Stored data section start
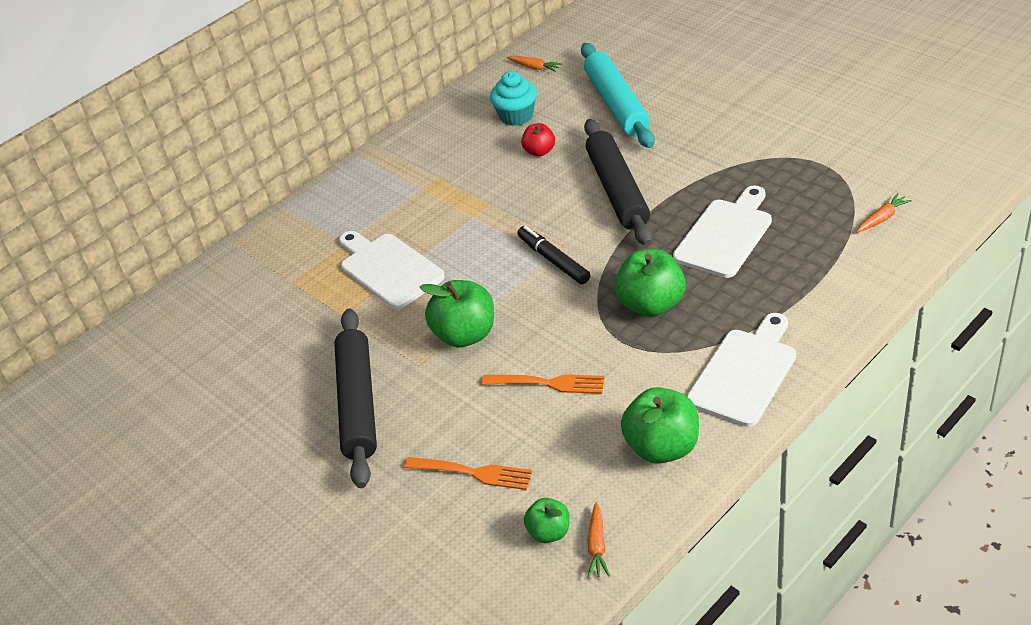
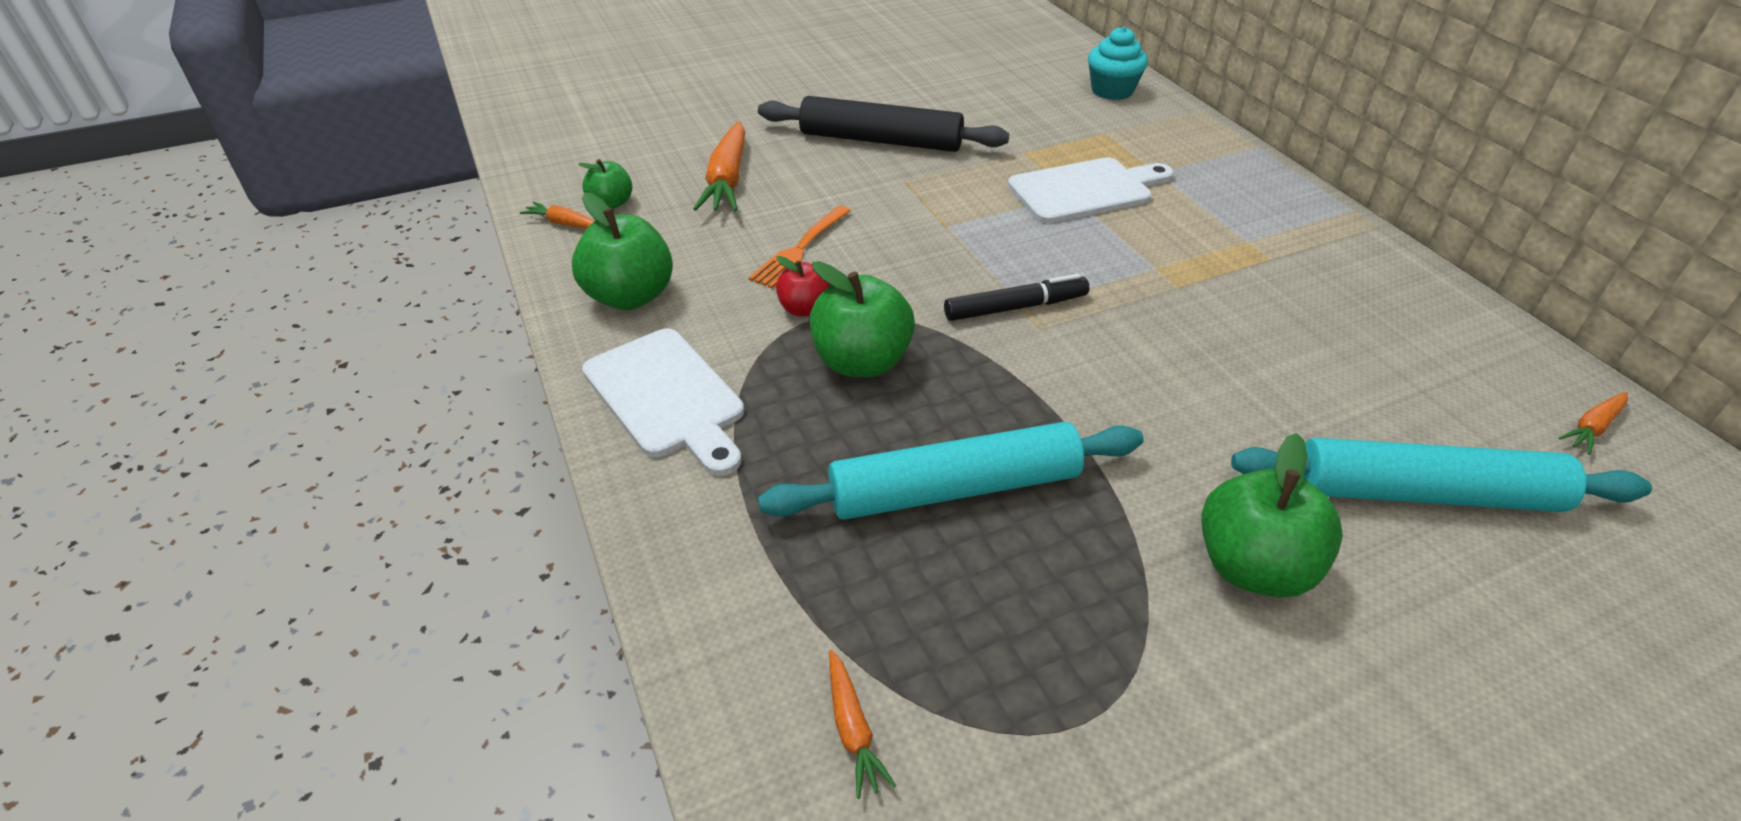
camera: 105 degrees right, 0 degrees up
(465, 334) = (928, 215): green apple -> green apple (1253, 567)
(472, 473) = (727, 180): orange fork -> orange carrot
(516, 116) = (1417, 365): turquoise cupcake -> turquoise cupcake (1112, 91)
(539, 151) = (1296, 362): red apple -> red apple (804, 309)
(617, 190) = (1145, 411): black rolling pin -> none
(725, 235) = (954, 488): white cutting board -> turquoise rolling pin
Stored data section end
- _Task description_
In the entries above, find each line with "turquoise" and list it.

- _Output for this task_
(516, 116) = (1417, 365): turquoise cupcake -> turquoise cupcake (1112, 91)
(725, 235) = (954, 488): white cutting board -> turquoise rolling pin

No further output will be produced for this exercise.